━━ Data under study ━━
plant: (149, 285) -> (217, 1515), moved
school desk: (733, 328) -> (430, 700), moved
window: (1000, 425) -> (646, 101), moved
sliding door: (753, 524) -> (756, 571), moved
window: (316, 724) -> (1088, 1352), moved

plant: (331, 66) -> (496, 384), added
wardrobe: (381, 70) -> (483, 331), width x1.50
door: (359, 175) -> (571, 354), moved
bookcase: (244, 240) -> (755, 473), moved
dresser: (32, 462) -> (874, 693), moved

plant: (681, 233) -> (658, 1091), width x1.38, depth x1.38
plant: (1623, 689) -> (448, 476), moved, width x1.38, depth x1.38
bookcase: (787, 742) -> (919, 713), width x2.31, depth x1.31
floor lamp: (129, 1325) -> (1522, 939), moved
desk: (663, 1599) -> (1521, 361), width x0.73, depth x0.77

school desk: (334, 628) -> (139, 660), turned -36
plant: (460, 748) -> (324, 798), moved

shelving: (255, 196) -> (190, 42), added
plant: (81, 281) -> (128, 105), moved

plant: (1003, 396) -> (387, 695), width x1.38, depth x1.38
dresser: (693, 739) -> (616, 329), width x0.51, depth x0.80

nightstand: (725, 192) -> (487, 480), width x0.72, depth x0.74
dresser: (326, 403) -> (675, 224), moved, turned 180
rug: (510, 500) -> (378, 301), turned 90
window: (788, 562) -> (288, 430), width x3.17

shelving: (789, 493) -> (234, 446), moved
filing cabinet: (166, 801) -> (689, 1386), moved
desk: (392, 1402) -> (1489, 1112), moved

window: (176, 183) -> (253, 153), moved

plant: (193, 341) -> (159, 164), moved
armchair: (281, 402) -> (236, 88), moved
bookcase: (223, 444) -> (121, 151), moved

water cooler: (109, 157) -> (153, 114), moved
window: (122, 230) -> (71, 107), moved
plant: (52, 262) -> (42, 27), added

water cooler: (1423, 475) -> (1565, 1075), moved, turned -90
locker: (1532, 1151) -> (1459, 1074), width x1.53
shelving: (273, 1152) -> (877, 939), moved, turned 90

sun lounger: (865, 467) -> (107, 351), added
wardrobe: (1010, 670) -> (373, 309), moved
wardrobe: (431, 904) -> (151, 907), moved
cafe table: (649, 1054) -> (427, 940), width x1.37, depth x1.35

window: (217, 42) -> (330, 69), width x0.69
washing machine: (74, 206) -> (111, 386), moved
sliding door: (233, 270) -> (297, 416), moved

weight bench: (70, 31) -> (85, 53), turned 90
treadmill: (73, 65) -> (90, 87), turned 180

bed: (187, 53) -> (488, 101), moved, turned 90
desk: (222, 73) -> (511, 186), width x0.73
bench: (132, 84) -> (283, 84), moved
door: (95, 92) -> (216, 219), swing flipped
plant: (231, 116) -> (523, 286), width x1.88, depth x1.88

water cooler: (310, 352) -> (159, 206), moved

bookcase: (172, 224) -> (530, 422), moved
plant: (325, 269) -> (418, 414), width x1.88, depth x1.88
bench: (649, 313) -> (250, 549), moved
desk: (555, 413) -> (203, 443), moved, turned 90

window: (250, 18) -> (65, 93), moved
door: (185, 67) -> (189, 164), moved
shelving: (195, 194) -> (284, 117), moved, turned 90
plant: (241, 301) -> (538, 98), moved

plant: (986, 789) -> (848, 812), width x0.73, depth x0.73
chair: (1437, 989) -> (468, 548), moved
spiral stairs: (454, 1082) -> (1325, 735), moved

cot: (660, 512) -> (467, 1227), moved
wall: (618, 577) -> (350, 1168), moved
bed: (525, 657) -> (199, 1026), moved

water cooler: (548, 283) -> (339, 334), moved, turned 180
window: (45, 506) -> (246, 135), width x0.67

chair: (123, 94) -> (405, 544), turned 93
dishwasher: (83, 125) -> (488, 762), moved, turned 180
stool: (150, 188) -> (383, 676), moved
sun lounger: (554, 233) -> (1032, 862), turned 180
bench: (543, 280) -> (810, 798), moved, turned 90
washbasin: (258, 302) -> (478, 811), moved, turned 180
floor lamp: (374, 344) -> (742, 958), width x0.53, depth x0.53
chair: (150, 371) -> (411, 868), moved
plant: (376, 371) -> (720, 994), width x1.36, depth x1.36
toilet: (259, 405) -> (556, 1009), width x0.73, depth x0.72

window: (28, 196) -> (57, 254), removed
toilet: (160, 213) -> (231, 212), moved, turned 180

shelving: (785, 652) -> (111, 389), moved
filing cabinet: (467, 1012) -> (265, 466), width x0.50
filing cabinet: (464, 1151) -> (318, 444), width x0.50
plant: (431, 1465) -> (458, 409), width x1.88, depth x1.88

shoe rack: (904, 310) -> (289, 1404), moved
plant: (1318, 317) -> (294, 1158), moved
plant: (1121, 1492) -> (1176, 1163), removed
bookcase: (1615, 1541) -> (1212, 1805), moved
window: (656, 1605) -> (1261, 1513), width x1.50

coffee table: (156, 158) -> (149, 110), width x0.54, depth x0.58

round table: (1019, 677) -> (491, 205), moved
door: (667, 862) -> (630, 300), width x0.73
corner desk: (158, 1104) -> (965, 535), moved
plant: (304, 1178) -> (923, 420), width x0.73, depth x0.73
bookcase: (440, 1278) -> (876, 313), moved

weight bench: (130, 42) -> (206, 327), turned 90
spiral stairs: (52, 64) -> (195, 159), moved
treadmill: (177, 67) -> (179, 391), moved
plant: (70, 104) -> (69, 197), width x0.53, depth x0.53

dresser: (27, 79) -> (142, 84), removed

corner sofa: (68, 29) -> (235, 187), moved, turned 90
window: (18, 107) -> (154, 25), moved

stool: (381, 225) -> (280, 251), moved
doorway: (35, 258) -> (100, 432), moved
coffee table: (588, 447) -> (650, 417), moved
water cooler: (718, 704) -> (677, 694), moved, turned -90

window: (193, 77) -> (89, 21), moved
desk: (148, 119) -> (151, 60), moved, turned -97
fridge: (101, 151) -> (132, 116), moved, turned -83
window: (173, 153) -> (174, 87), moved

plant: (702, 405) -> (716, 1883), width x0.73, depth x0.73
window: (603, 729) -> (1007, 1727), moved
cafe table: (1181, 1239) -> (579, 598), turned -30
━━━
[Exercise directions]:
Looking at the material above, please copy exactly every line from its first line through the line containing "desk: (663, 1599)", with both ends included and nothing else.

[Expected answer]:
plant: (149, 285) -> (217, 1515), moved
school desk: (733, 328) -> (430, 700), moved
window: (1000, 425) -> (646, 101), moved
sliding door: (753, 524) -> (756, 571), moved
window: (316, 724) -> (1088, 1352), moved

plant: (331, 66) -> (496, 384), added
wardrobe: (381, 70) -> (483, 331), width x1.50
door: (359, 175) -> (571, 354), moved
bookcase: (244, 240) -> (755, 473), moved
dresser: (32, 462) -> (874, 693), moved

plant: (681, 233) -> (658, 1091), width x1.38, depth x1.38
plant: (1623, 689) -> (448, 476), moved, width x1.38, depth x1.38
bookcase: (787, 742) -> (919, 713), width x2.31, depth x1.31
floor lamp: (129, 1325) -> (1522, 939), moved
desk: (663, 1599) -> (1521, 361), width x0.73, depth x0.77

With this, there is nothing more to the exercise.